• WHAT YOU WILL DO: Give an exact copy of the data that follows, but none of its pictures.

Records excerpted from a collection:
BEGIN
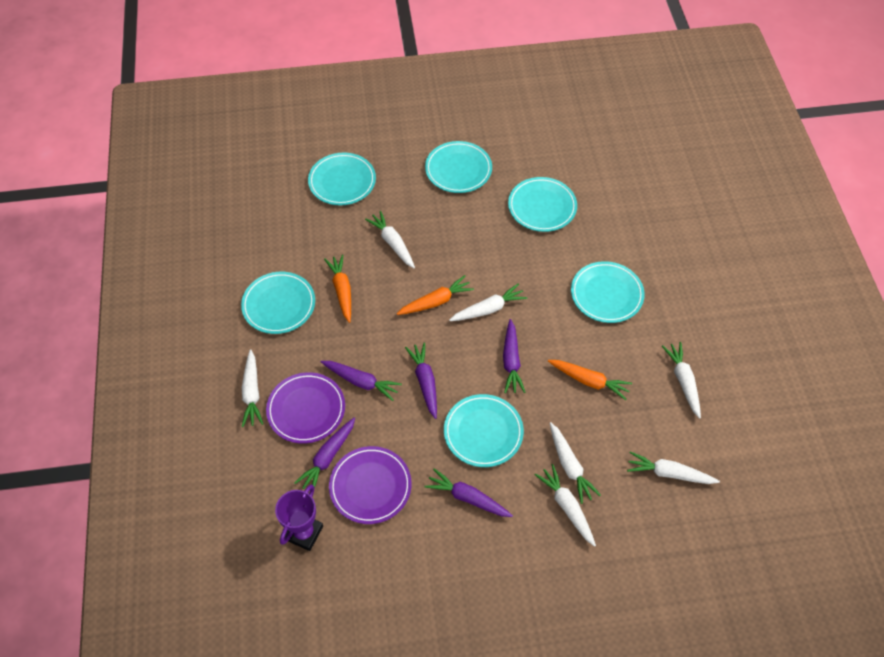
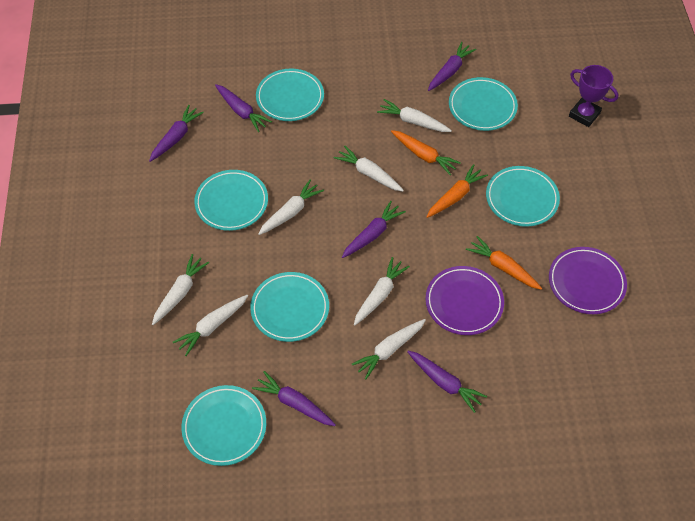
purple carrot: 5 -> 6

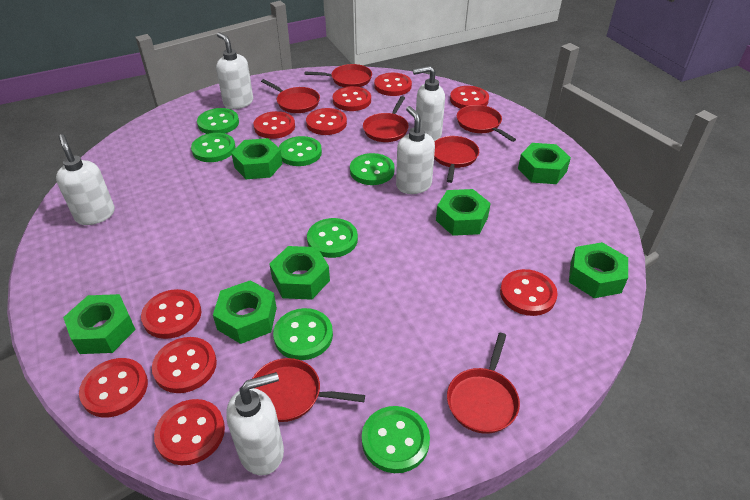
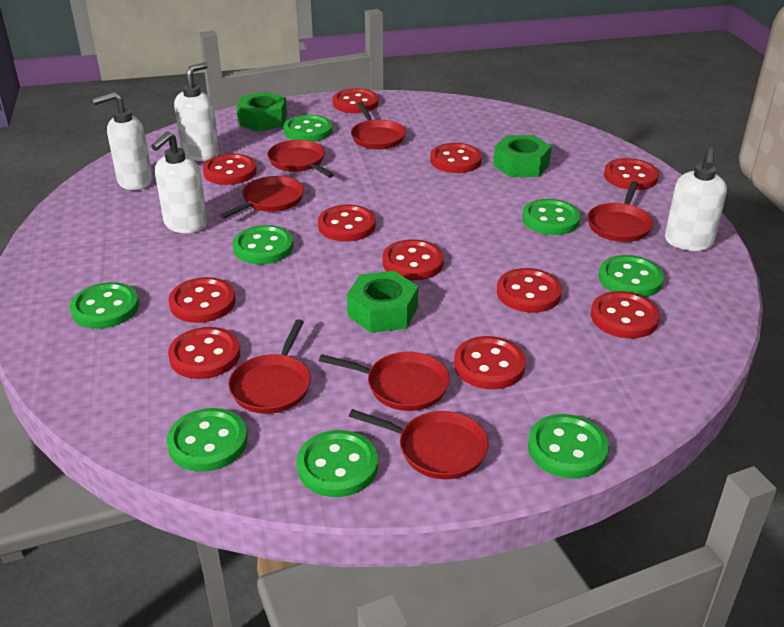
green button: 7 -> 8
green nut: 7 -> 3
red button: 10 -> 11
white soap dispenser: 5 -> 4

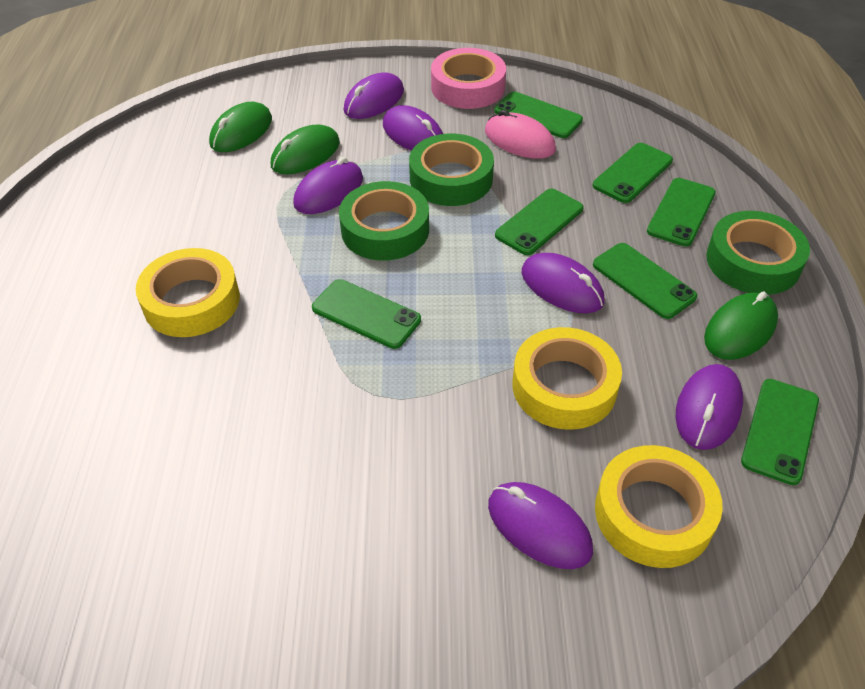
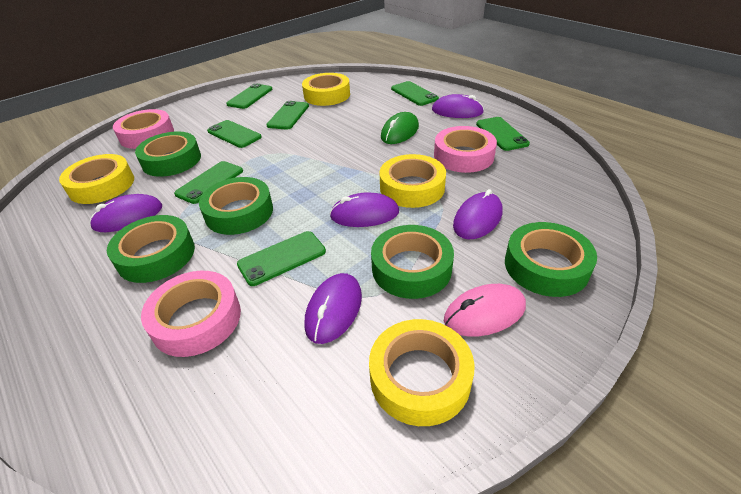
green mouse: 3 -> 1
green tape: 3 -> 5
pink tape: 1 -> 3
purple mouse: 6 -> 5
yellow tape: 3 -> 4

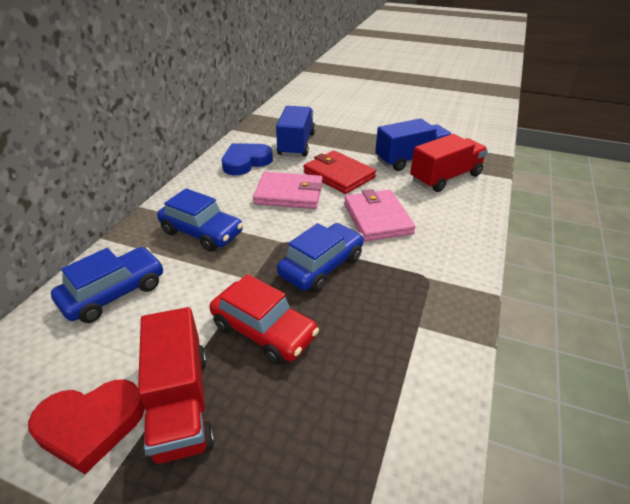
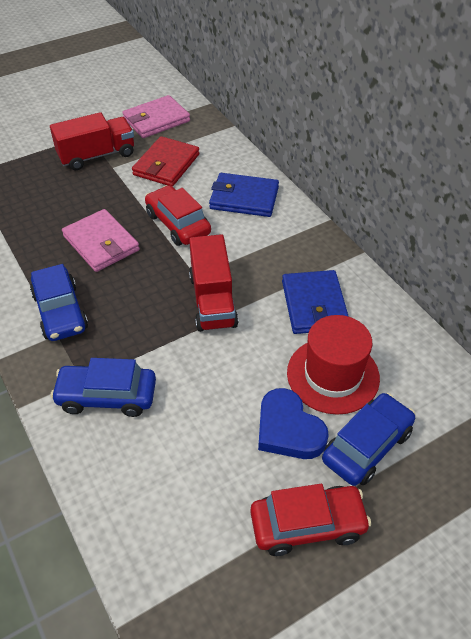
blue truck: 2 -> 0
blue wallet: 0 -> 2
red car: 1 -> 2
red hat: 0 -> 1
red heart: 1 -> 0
END
• SOLUTION FOR THIS EXERCISE:
purple carrot: 5 -> 6

green button: 7 -> 8
green nut: 7 -> 3
red button: 10 -> 11
white soap dispenser: 5 -> 4

green mouse: 3 -> 1
green tape: 3 -> 5
pink tape: 1 -> 3
purple mouse: 6 -> 5
yellow tape: 3 -> 4

blue truck: 2 -> 0
blue wallet: 0 -> 2
red car: 1 -> 2
red hat: 0 -> 1
red heart: 1 -> 0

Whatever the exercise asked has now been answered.